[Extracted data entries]

· · · ·

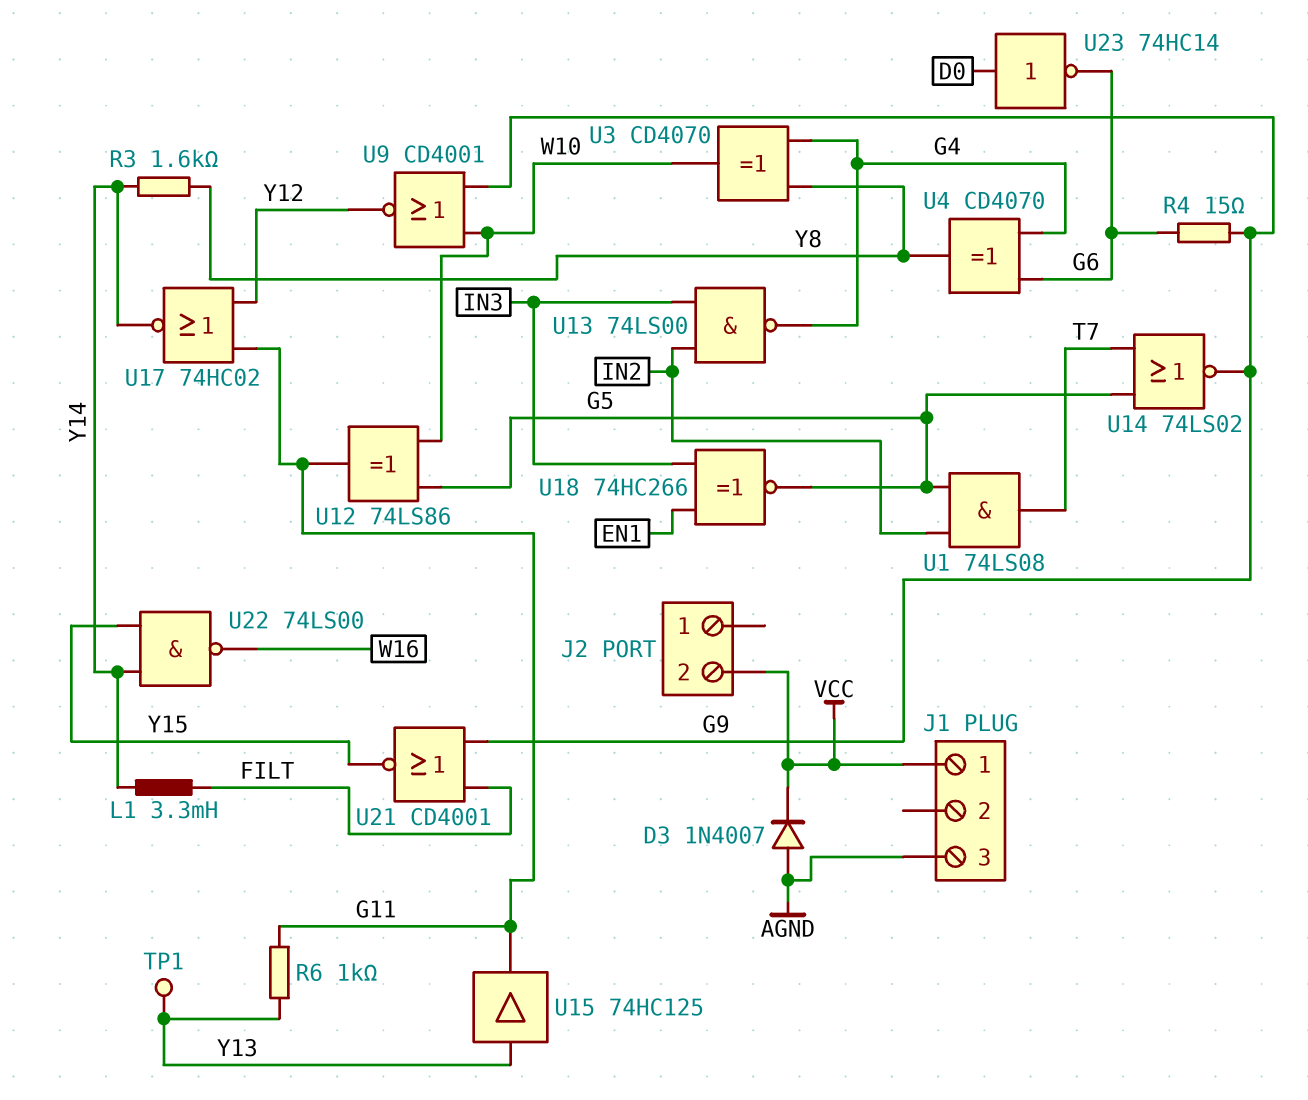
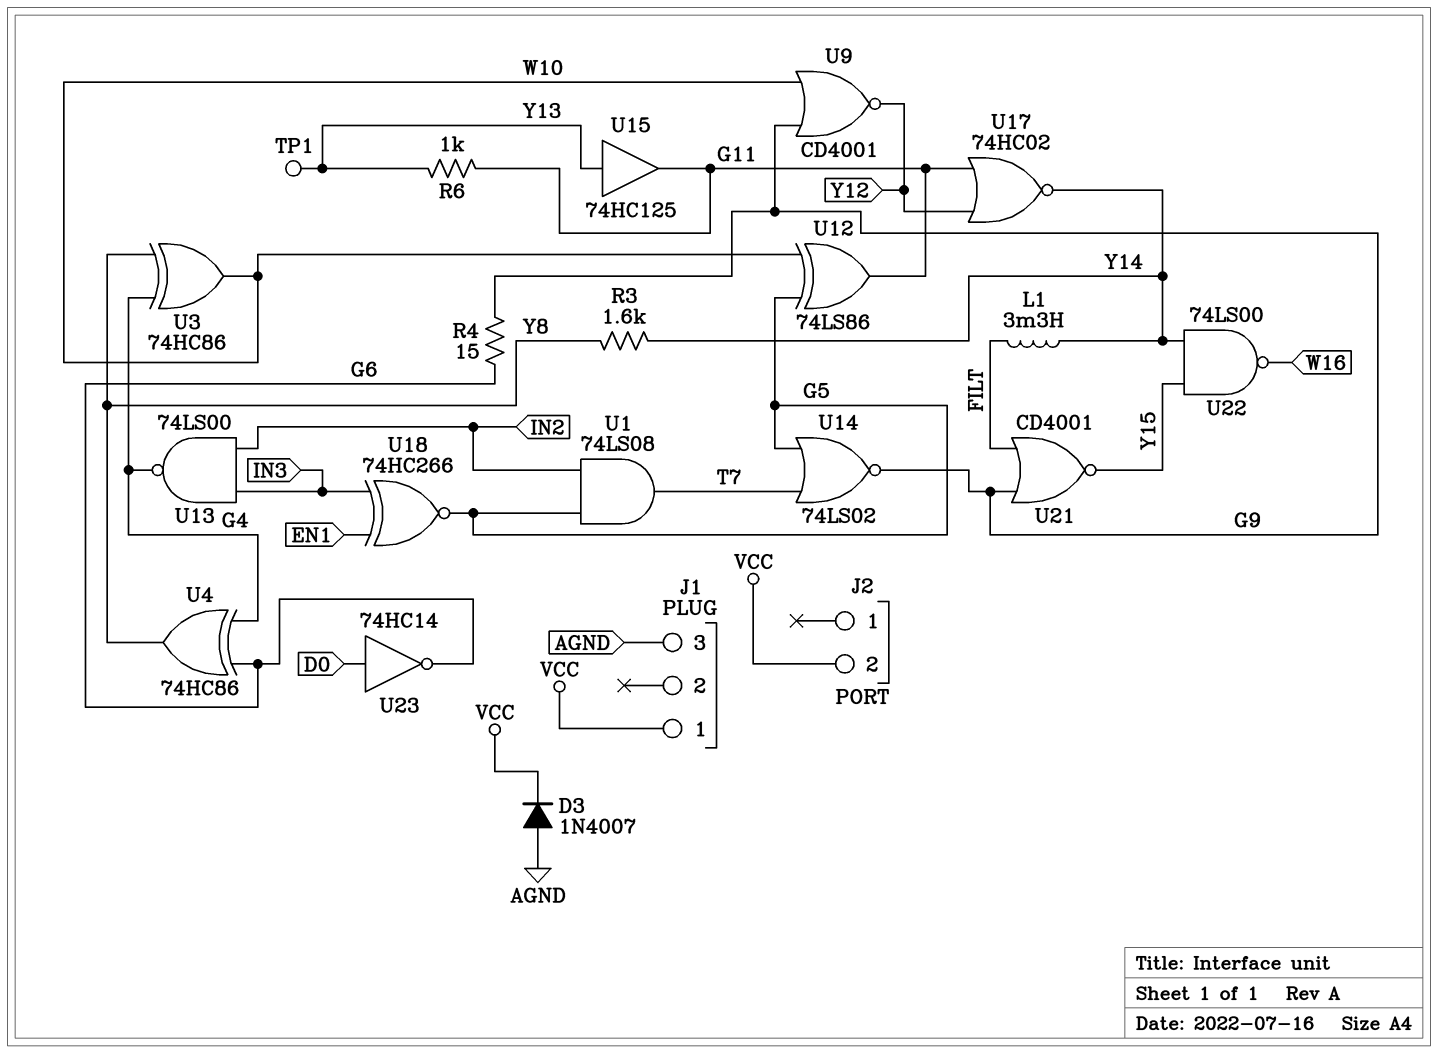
U3: XOR CD4070 (in G4, in Y8, out W10) -> XOR 74HC86 (in G4, in Y8, out W10)
U4: XOR CD4070 (in G4, in G6, out Y8) -> XOR 74HC86 (in G4, in G6, out Y8)

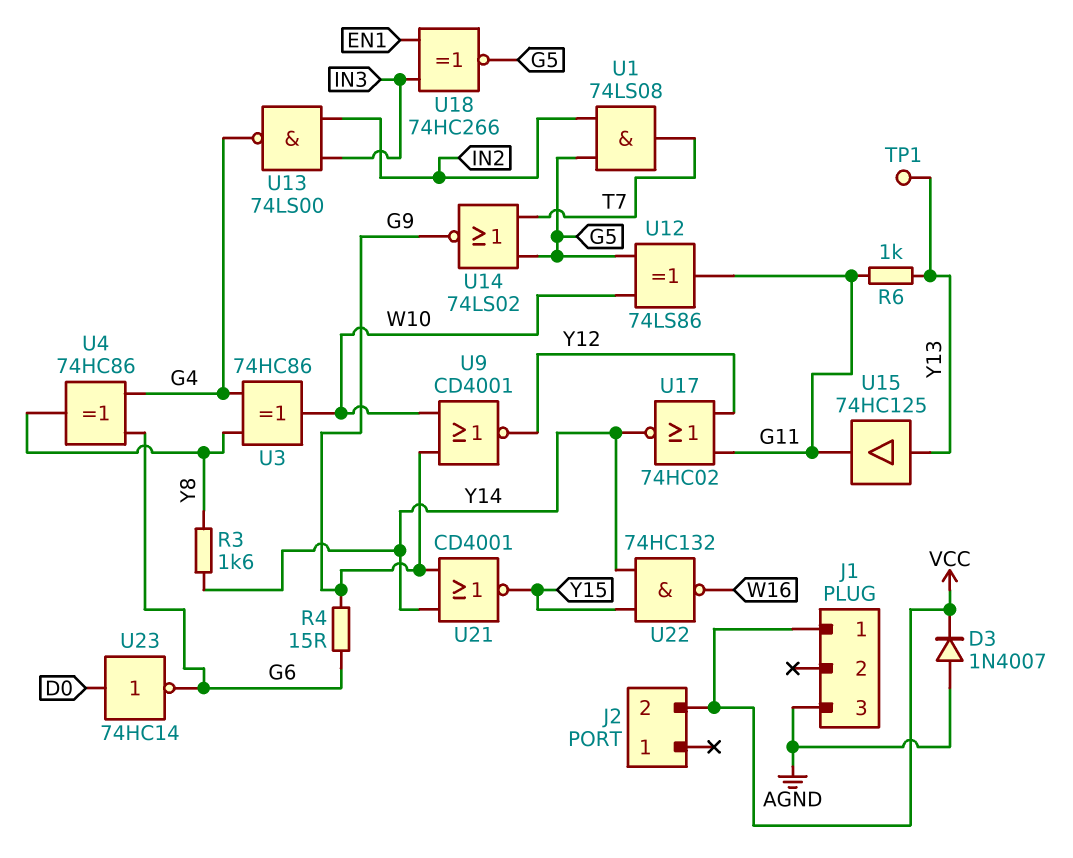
L1: 3.3mH (FILT, Y14) -> none
U21: NOR CD4001 (in FILT, in G9, out Y15) -> NOR CD4001 (in G9, in Y14, out Y15)
U22: NAND 74LS00 (in Y14, in Y15, out W16) -> NAND 74HC132 (in Y14, in Y15, out W16)

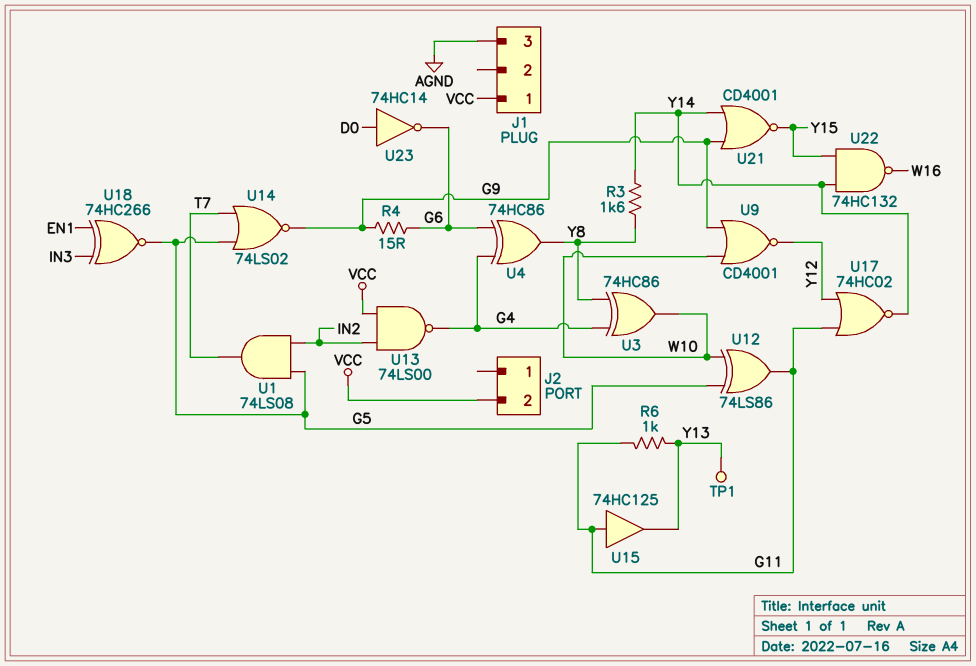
D3: diode 1N4007 (A AGND, K VCC) -> none
U13: NAND 74LS00 (in IN2, in IN3, out G4) -> NAND 74LS00 (in IN2, in VCC, out G4)
U15: buffer 74HC125 (in Y13, out G11) -> buffer 74HC125 (in G11, out Y13)

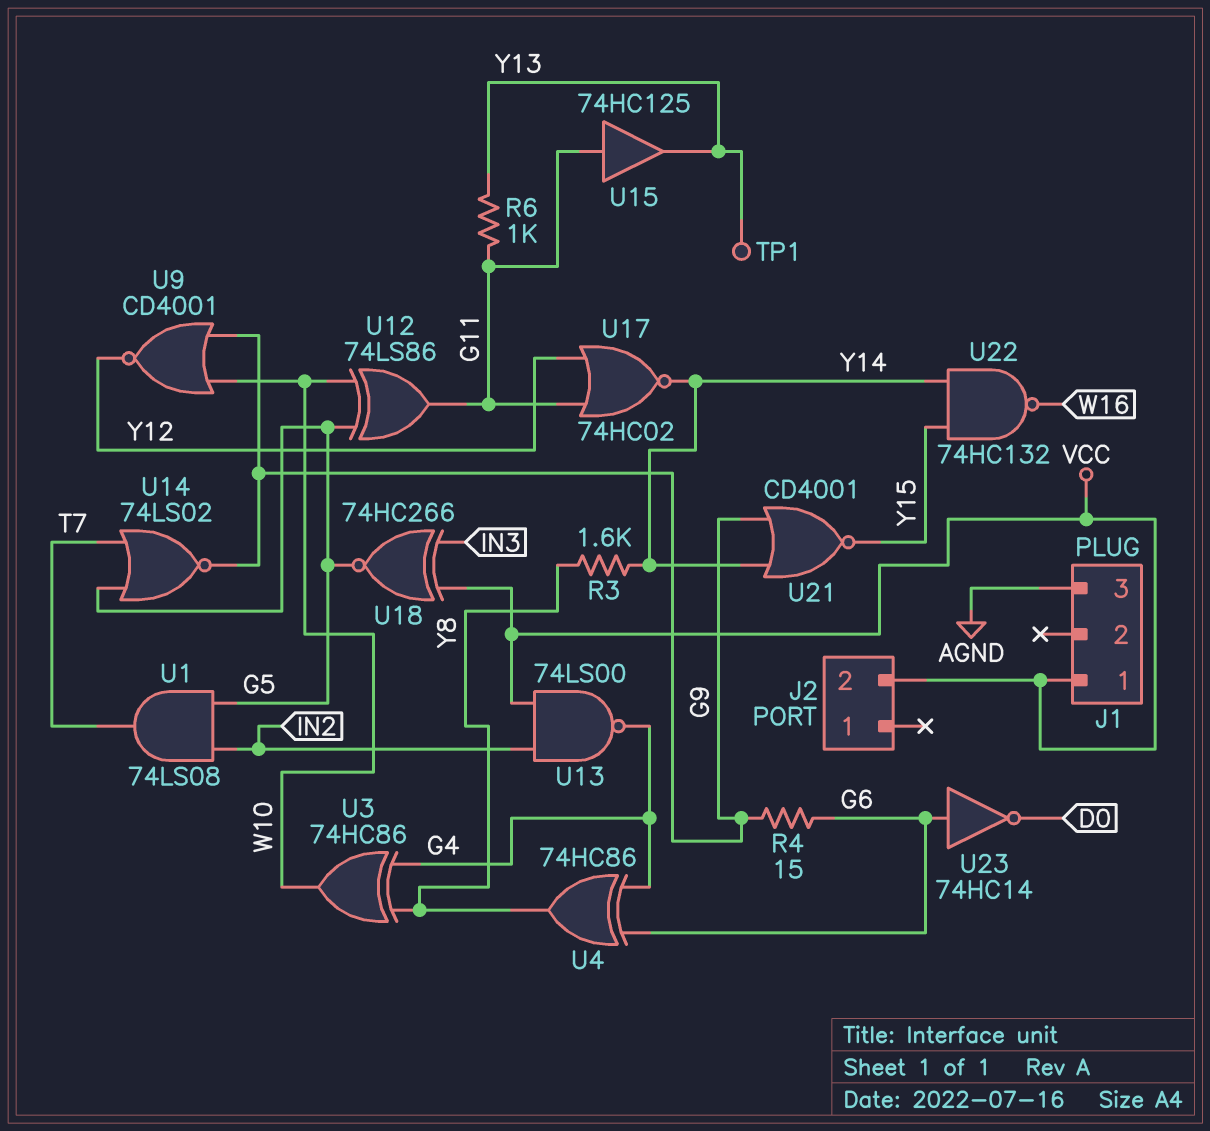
U18: XNOR 74HC266 (in EN1, in IN3, out G5) -> XNOR 74HC266 (in IN3, in VCC, out G5)
U23: NOT 74HC14 (in D0, out G6) -> NOT 74HC14 (in G6, out D0)

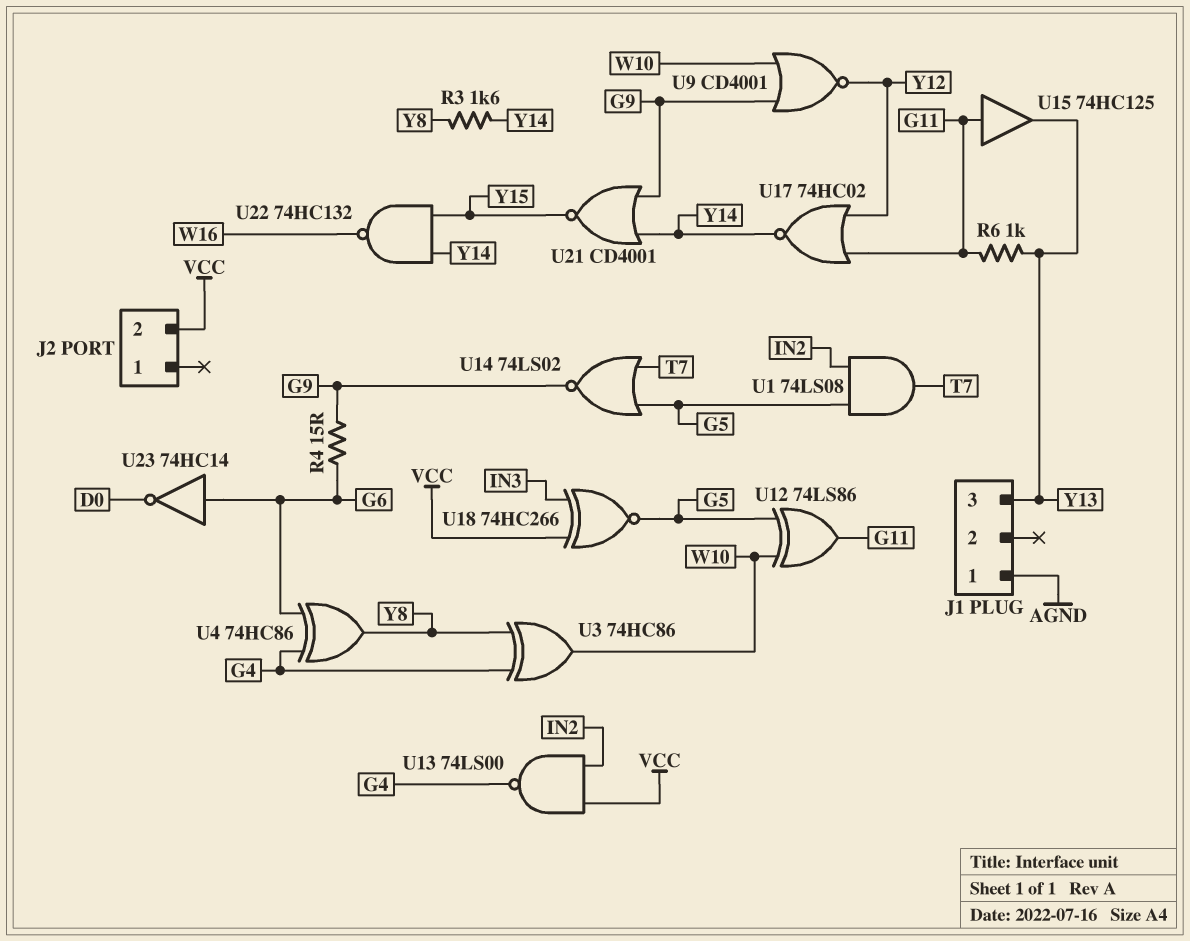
J1 pin 1: VCC -> AGND
J1 pin 3: AGND -> Y13
TP1: test point (Y13) -> none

· · · ·

* _Your task_: Which lines above hold the string "NAND"? Show each of them.

* _Response for this exercise_:
U22: NAND 74LS00 (in Y14, in Y15, out W16) -> NAND 74HC132 (in Y14, in Y15, out W16)
U13: NAND 74LS00 (in IN2, in IN3, out G4) -> NAND 74LS00 (in IN2, in VCC, out G4)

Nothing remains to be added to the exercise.